:: Exercise ::
Below are the records; output them exactly from the first line through the line with "none -> orange 1x1 brick [332,220,386,274]", stopping there.

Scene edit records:
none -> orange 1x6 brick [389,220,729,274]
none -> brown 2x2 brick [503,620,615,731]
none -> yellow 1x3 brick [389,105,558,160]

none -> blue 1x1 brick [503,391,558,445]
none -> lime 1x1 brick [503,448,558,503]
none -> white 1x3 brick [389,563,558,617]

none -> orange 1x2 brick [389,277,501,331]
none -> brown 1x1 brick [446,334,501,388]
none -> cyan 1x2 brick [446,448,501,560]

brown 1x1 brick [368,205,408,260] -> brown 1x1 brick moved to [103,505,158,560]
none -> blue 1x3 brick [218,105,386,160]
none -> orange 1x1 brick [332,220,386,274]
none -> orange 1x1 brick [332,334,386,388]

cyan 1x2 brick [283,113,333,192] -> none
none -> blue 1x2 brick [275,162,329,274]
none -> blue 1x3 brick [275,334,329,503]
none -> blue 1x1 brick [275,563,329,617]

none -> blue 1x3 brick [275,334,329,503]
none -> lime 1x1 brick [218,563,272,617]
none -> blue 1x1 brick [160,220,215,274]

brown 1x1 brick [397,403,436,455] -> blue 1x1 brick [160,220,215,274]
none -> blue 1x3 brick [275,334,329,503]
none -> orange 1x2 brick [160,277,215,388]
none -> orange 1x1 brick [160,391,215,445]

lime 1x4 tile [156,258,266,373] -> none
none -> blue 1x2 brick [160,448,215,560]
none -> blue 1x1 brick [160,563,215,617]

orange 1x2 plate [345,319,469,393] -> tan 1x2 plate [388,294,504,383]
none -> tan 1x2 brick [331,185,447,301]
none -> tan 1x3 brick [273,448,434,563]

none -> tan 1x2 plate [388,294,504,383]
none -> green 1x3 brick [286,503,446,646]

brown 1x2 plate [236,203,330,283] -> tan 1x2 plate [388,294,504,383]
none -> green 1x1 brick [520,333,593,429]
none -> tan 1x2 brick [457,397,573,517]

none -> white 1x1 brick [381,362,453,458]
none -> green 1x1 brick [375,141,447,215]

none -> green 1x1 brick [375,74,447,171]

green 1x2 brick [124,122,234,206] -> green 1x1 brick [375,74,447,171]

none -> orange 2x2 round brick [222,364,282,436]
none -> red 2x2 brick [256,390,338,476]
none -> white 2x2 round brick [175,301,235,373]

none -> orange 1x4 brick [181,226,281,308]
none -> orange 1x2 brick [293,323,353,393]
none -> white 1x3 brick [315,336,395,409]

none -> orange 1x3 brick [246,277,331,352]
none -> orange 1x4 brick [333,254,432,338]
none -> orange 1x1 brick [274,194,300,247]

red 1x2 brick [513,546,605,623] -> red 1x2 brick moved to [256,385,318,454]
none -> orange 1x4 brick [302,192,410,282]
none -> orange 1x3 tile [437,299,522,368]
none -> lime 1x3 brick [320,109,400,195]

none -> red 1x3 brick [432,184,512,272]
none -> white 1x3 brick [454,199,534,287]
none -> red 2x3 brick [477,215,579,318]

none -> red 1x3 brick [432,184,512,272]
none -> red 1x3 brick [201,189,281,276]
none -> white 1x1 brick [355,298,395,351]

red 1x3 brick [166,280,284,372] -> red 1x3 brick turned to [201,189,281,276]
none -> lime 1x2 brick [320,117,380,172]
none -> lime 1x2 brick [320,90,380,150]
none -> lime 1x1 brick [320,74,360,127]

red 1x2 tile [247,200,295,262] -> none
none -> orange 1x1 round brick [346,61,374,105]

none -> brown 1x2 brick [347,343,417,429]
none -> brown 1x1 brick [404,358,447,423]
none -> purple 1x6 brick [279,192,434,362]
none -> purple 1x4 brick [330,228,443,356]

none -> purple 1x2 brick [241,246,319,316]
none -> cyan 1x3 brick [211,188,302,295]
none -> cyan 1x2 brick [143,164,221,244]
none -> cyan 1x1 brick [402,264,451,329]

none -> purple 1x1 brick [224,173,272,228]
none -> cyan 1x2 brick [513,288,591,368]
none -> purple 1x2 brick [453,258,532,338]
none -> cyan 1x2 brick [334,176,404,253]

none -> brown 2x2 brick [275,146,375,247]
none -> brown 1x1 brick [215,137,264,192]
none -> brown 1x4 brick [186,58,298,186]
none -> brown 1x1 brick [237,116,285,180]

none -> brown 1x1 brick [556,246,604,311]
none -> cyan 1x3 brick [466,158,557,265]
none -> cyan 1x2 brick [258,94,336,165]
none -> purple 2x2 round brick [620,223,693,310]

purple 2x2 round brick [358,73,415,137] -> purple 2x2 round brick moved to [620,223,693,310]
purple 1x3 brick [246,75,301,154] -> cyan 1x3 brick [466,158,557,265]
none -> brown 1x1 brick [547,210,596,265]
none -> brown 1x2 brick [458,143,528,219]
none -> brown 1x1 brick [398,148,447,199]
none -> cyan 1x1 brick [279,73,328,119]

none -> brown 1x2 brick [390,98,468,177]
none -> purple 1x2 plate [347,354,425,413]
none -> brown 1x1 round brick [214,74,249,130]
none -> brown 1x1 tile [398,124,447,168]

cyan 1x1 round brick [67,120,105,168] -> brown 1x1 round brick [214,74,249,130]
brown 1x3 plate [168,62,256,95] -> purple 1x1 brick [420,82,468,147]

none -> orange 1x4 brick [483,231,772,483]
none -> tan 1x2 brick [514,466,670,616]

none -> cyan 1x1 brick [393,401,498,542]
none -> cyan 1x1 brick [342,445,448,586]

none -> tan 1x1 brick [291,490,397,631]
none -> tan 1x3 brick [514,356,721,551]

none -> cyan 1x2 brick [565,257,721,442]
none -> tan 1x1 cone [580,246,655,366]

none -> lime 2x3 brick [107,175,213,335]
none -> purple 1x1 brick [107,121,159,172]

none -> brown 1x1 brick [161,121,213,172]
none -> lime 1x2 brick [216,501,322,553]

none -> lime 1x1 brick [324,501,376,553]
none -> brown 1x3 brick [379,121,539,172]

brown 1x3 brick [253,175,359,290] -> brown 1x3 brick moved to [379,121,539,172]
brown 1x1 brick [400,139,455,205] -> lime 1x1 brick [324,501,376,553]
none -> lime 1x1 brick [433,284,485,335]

:: The completed task ::
none -> orange 1x6 brick [389,220,729,274]
none -> brown 2x2 brick [503,620,615,731]
none -> yellow 1x3 brick [389,105,558,160]

none -> blue 1x1 brick [503,391,558,445]
none -> lime 1x1 brick [503,448,558,503]
none -> white 1x3 brick [389,563,558,617]

none -> orange 1x2 brick [389,277,501,331]
none -> brown 1x1 brick [446,334,501,388]
none -> cyan 1x2 brick [446,448,501,560]

brown 1x1 brick [368,205,408,260] -> brown 1x1 brick moved to [103,505,158,560]
none -> blue 1x3 brick [218,105,386,160]
none -> orange 1x1 brick [332,220,386,274]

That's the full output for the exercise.